» Work instructions
Each record should be written out exactly as it stands.

» Task material

_ _ _ _ _

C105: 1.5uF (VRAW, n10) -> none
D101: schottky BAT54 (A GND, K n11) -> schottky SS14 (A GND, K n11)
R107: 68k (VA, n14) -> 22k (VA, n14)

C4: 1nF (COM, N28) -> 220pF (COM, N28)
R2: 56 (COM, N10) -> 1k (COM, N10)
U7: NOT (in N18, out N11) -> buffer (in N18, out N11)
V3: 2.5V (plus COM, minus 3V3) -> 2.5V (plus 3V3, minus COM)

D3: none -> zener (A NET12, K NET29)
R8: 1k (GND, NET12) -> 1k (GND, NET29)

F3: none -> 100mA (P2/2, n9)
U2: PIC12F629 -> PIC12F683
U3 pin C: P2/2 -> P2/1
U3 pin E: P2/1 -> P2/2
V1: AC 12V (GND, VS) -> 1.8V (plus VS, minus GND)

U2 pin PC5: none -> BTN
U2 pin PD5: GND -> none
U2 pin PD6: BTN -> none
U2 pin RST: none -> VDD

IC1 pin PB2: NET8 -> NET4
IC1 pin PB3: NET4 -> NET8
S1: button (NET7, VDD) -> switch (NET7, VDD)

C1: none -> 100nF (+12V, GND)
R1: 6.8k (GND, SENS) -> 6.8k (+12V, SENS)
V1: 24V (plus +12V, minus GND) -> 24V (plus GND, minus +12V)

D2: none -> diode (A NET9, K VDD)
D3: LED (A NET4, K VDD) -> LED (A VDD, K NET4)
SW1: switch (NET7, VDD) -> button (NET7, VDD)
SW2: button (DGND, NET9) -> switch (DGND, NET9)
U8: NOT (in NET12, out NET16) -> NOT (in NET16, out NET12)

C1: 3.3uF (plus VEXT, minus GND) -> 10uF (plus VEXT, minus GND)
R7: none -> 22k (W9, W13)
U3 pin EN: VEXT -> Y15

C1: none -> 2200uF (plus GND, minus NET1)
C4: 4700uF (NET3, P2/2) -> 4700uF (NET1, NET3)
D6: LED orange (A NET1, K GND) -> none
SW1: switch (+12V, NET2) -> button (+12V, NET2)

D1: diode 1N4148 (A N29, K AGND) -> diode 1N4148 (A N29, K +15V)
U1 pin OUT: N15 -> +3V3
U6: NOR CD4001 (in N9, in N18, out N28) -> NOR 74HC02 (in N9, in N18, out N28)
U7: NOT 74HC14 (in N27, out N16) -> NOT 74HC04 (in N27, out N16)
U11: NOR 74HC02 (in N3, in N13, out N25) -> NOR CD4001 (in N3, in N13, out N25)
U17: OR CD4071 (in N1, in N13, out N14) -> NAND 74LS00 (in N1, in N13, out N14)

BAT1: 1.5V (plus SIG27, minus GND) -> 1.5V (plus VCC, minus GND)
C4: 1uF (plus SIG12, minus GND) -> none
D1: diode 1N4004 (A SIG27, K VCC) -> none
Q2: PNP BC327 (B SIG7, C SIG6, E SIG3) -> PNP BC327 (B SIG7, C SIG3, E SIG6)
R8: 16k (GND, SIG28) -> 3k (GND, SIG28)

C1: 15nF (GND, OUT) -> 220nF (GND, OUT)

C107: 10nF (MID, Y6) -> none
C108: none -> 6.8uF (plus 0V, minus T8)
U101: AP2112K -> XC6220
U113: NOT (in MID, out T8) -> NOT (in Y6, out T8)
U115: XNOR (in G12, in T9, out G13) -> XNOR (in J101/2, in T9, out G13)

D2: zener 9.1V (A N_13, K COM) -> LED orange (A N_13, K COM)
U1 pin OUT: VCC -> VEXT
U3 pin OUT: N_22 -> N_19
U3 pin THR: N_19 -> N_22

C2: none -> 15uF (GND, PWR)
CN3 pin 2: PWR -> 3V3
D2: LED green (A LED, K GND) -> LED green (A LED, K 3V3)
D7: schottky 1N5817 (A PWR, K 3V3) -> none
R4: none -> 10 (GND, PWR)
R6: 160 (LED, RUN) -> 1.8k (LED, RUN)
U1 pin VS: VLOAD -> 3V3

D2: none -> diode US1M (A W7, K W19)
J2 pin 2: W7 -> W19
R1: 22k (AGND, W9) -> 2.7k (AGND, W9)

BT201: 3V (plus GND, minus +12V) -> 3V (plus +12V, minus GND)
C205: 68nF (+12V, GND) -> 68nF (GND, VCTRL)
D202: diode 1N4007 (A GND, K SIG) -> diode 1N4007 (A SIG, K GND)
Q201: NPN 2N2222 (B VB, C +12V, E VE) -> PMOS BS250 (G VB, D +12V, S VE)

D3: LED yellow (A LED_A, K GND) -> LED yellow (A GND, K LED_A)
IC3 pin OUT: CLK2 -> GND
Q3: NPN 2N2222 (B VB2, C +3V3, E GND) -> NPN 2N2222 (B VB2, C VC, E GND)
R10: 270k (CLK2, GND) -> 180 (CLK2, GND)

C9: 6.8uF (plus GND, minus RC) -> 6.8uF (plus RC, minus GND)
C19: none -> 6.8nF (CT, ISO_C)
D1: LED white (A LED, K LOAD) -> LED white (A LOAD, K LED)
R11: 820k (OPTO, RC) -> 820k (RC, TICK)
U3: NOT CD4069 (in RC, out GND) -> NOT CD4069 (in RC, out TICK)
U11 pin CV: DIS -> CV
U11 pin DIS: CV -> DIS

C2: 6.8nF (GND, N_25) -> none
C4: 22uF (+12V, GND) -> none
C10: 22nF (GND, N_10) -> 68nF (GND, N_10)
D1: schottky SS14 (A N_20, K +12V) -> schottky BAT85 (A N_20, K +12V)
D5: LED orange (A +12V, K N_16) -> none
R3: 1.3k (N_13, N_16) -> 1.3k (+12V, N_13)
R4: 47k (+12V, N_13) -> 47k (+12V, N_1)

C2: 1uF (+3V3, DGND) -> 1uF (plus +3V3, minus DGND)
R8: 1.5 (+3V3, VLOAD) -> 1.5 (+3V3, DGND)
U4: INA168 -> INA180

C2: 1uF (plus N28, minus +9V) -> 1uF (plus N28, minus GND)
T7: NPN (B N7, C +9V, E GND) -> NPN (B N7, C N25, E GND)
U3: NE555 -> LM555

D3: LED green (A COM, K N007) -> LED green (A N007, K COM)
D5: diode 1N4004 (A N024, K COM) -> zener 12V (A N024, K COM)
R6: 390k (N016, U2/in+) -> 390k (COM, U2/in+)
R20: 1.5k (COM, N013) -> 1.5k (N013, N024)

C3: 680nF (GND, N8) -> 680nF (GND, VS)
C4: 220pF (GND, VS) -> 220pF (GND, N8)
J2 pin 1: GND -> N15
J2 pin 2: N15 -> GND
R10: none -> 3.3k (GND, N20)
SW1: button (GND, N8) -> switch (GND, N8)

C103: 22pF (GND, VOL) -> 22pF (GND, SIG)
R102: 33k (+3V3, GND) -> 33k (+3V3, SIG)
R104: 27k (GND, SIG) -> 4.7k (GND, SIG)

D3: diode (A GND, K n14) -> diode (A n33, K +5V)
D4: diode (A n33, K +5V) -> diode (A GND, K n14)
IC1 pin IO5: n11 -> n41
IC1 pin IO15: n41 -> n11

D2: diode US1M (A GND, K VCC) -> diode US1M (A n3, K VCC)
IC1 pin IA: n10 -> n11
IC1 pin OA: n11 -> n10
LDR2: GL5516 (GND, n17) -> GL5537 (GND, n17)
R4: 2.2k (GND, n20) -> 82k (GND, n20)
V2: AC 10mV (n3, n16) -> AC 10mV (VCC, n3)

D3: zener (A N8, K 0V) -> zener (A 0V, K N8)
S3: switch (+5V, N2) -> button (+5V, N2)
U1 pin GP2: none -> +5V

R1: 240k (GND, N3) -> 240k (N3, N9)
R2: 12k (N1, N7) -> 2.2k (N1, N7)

_ _ _ _ _

» Written solution
C105: 1.5uF (VRAW, n10) -> none
D101: schottky BAT54 (A GND, K n11) -> schottky SS14 (A GND, K n11)
R107: 68k (VA, n14) -> 22k (VA, n14)

C4: 1nF (COM, N28) -> 220pF (COM, N28)
R2: 56 (COM, N10) -> 1k (COM, N10)
U7: NOT (in N18, out N11) -> buffer (in N18, out N11)
V3: 2.5V (plus COM, minus 3V3) -> 2.5V (plus 3V3, minus COM)

D3: none -> zener (A NET12, K NET29)
R8: 1k (GND, NET12) -> 1k (GND, NET29)

F3: none -> 100mA (P2/2, n9)
U2: PIC12F629 -> PIC12F683
U3 pin C: P2/2 -> P2/1
U3 pin E: P2/1 -> P2/2
V1: AC 12V (GND, VS) -> 1.8V (plus VS, minus GND)

U2 pin PC5: none -> BTN
U2 pin PD5: GND -> none
U2 pin PD6: BTN -> none
U2 pin RST: none -> VDD

IC1 pin PB2: NET8 -> NET4
IC1 pin PB3: NET4 -> NET8
S1: button (NET7, VDD) -> switch (NET7, VDD)

C1: none -> 100nF (+12V, GND)
R1: 6.8k (GND, SENS) -> 6.8k (+12V, SENS)
V1: 24V (plus +12V, minus GND) -> 24V (plus GND, minus +12V)

D2: none -> diode (A NET9, K VDD)
D3: LED (A NET4, K VDD) -> LED (A VDD, K NET4)
SW1: switch (NET7, VDD) -> button (NET7, VDD)
SW2: button (DGND, NET9) -> switch (DGND, NET9)
U8: NOT (in NET12, out NET16) -> NOT (in NET16, out NET12)

C1: 3.3uF (plus VEXT, minus GND) -> 10uF (plus VEXT, minus GND)
R7: none -> 22k (W9, W13)
U3 pin EN: VEXT -> Y15

C1: none -> 2200uF (plus GND, minus NET1)
C4: 4700uF (NET3, P2/2) -> 4700uF (NET1, NET3)
D6: LED orange (A NET1, K GND) -> none
SW1: switch (+12V, NET2) -> button (+12V, NET2)

D1: diode 1N4148 (A N29, K AGND) -> diode 1N4148 (A N29, K +15V)
U1 pin OUT: N15 -> +3V3
U6: NOR CD4001 (in N9, in N18, out N28) -> NOR 74HC02 (in N9, in N18, out N28)
U7: NOT 74HC14 (in N27, out N16) -> NOT 74HC04 (in N27, out N16)
U11: NOR 74HC02 (in N3, in N13, out N25) -> NOR CD4001 (in N3, in N13, out N25)
U17: OR CD4071 (in N1, in N13, out N14) -> NAND 74LS00 (in N1, in N13, out N14)

BAT1: 1.5V (plus SIG27, minus GND) -> 1.5V (plus VCC, minus GND)
C4: 1uF (plus SIG12, minus GND) -> none
D1: diode 1N4004 (A SIG27, K VCC) -> none
Q2: PNP BC327 (B SIG7, C SIG6, E SIG3) -> PNP BC327 (B SIG7, C SIG3, E SIG6)
R8: 16k (GND, SIG28) -> 3k (GND, SIG28)

C1: 15nF (GND, OUT) -> 220nF (GND, OUT)

C107: 10nF (MID, Y6) -> none
C108: none -> 6.8uF (plus 0V, minus T8)
U101: AP2112K -> XC6220
U113: NOT (in MID, out T8) -> NOT (in Y6, out T8)
U115: XNOR (in G12, in T9, out G13) -> XNOR (in J101/2, in T9, out G13)

D2: zener 9.1V (A N_13, K COM) -> LED orange (A N_13, K COM)
U1 pin OUT: VCC -> VEXT
U3 pin OUT: N_22 -> N_19
U3 pin THR: N_19 -> N_22

C2: none -> 15uF (GND, PWR)
CN3 pin 2: PWR -> 3V3
D2: LED green (A LED, K GND) -> LED green (A LED, K 3V3)
D7: schottky 1N5817 (A PWR, K 3V3) -> none
R4: none -> 10 (GND, PWR)
R6: 160 (LED, RUN) -> 1.8k (LED, RUN)
U1 pin VS: VLOAD -> 3V3

D2: none -> diode US1M (A W7, K W19)
J2 pin 2: W7 -> W19
R1: 22k (AGND, W9) -> 2.7k (AGND, W9)

BT201: 3V (plus GND, minus +12V) -> 3V (plus +12V, minus GND)
C205: 68nF (+12V, GND) -> 68nF (GND, VCTRL)
D202: diode 1N4007 (A GND, K SIG) -> diode 1N4007 (A SIG, K GND)
Q201: NPN 2N2222 (B VB, C +12V, E VE) -> PMOS BS250 (G VB, D +12V, S VE)

D3: LED yellow (A LED_A, K GND) -> LED yellow (A GND, K LED_A)
IC3 pin OUT: CLK2 -> GND
Q3: NPN 2N2222 (B VB2, C +3V3, E GND) -> NPN 2N2222 (B VB2, C VC, E GND)
R10: 270k (CLK2, GND) -> 180 (CLK2, GND)

C9: 6.8uF (plus GND, minus RC) -> 6.8uF (plus RC, minus GND)
C19: none -> 6.8nF (CT, ISO_C)
D1: LED white (A LED, K LOAD) -> LED white (A LOAD, K LED)
R11: 820k (OPTO, RC) -> 820k (RC, TICK)
U3: NOT CD4069 (in RC, out GND) -> NOT CD4069 (in RC, out TICK)
U11 pin CV: DIS -> CV
U11 pin DIS: CV -> DIS

C2: 6.8nF (GND, N_25) -> none
C4: 22uF (+12V, GND) -> none
C10: 22nF (GND, N_10) -> 68nF (GND, N_10)
D1: schottky SS14 (A N_20, K +12V) -> schottky BAT85 (A N_20, K +12V)
D5: LED orange (A +12V, K N_16) -> none
R3: 1.3k (N_13, N_16) -> 1.3k (+12V, N_13)
R4: 47k (+12V, N_13) -> 47k (+12V, N_1)

C2: 1uF (+3V3, DGND) -> 1uF (plus +3V3, minus DGND)
R8: 1.5 (+3V3, VLOAD) -> 1.5 (+3V3, DGND)
U4: INA168 -> INA180

C2: 1uF (plus N28, minus +9V) -> 1uF (plus N28, minus GND)
T7: NPN (B N7, C +9V, E GND) -> NPN (B N7, C N25, E GND)
U3: NE555 -> LM555

D3: LED green (A COM, K N007) -> LED green (A N007, K COM)
D5: diode 1N4004 (A N024, K COM) -> zener 12V (A N024, K COM)
R6: 390k (N016, U2/in+) -> 390k (COM, U2/in+)
R20: 1.5k (COM, N013) -> 1.5k (N013, N024)

C3: 680nF (GND, N8) -> 680nF (GND, VS)
C4: 220pF (GND, VS) -> 220pF (GND, N8)
J2 pin 1: GND -> N15
J2 pin 2: N15 -> GND
R10: none -> 3.3k (GND, N20)
SW1: button (GND, N8) -> switch (GND, N8)

C103: 22pF (GND, VOL) -> 22pF (GND, SIG)
R102: 33k (+3V3, GND) -> 33k (+3V3, SIG)
R104: 27k (GND, SIG) -> 4.7k (GND, SIG)

D3: diode (A GND, K n14) -> diode (A n33, K +5V)
D4: diode (A n33, K +5V) -> diode (A GND, K n14)
IC1 pin IO5: n11 -> n41
IC1 pin IO15: n41 -> n11

D2: diode US1M (A GND, K VCC) -> diode US1M (A n3, K VCC)
IC1 pin IA: n10 -> n11
IC1 pin OA: n11 -> n10
LDR2: GL5516 (GND, n17) -> GL5537 (GND, n17)
R4: 2.2k (GND, n20) -> 82k (GND, n20)
V2: AC 10mV (n3, n16) -> AC 10mV (VCC, n3)

D3: zener (A N8, K 0V) -> zener (A 0V, K N8)
S3: switch (+5V, N2) -> button (+5V, N2)
U1 pin GP2: none -> +5V

R1: 240k (GND, N3) -> 240k (N3, N9)
R2: 12k (N1, N7) -> 2.2k (N1, N7)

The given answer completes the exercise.